• PROBLEM DETAILS: Find the word "green" in the data. Return every line where it appears.

• RECORDS FOR THIS EXERCISE:
***
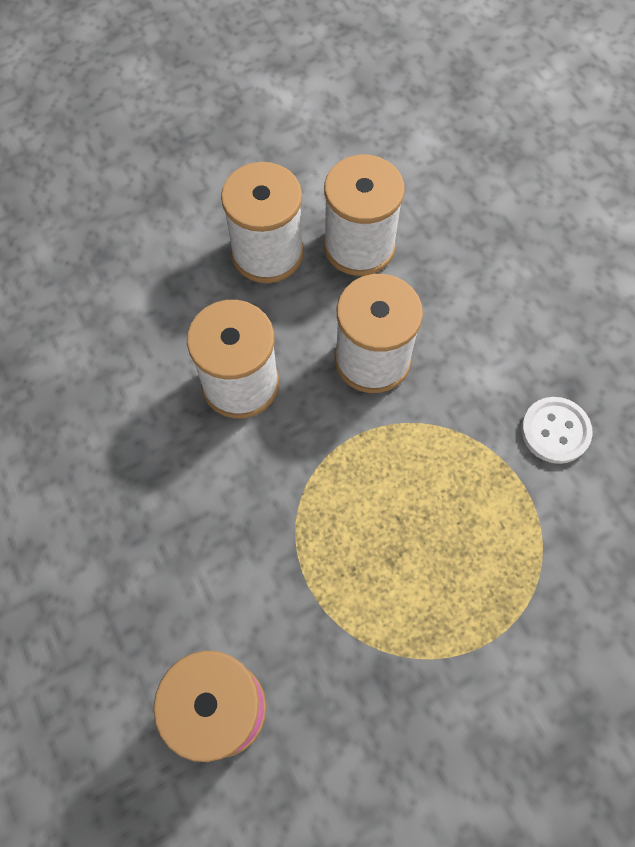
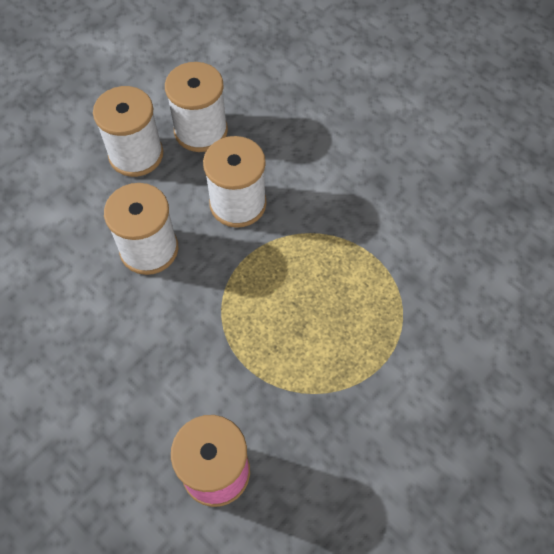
camera: 20 degrees left, 5 degrees down
(555, 431) = (379, 212): white button -> none

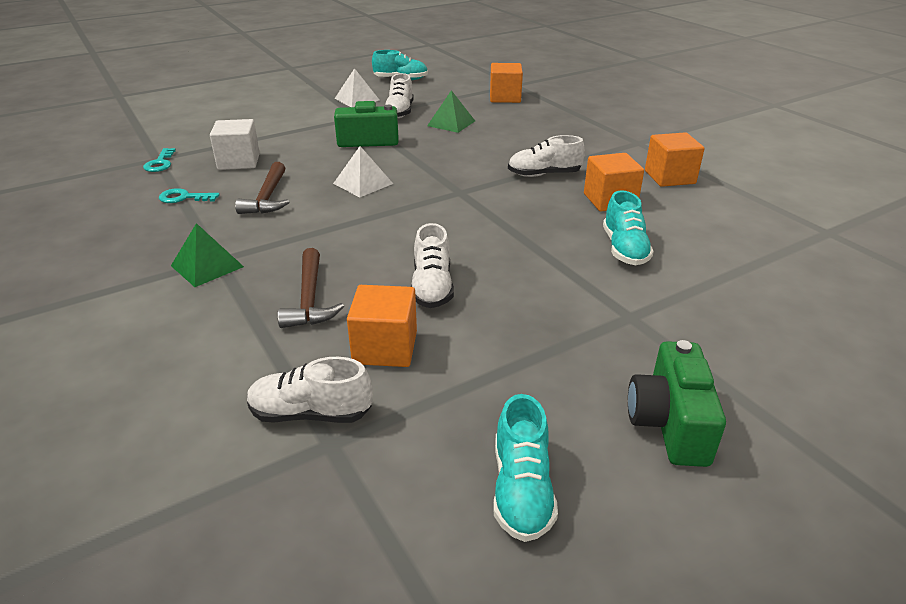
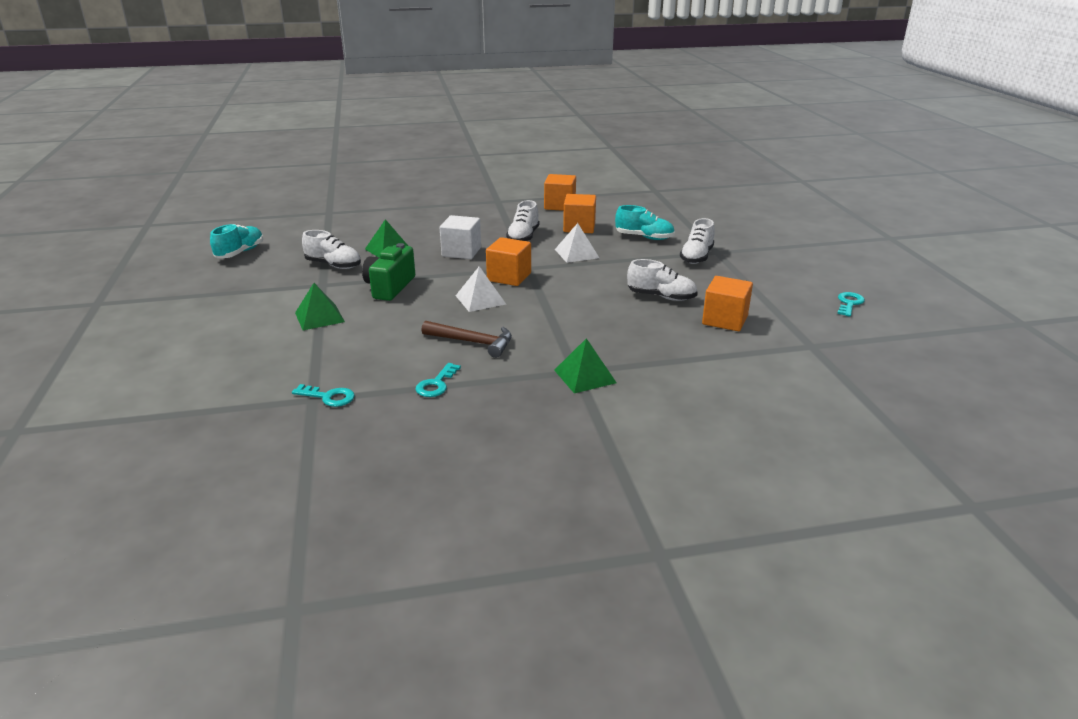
camera: 70 degrees left, 5 degrees down
(239, 161) = (373, 351): white cube -> white cube (461, 252)
(295, 130) = (319, 317): none -> green pyramid
(310, 299) = (656, 338): brown hammer -> none
(311, 413) = (784, 349): white shoe -> white shoe (696, 257)
(357, 99) = (269, 279): white pyramid -> white pyramid (576, 253)
(505, 97) = (355, 221): orange cube -> orange cube (509, 277)
(521, 489) = (849, 303): turquoise shoe -> turquoise key
(669, 424) = (807, 264): green camera -> none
***
• REPLY TO THE EXERCISE:
(295, 130) = (319, 317): none -> green pyramid
(669, 424) = (807, 264): green camera -> none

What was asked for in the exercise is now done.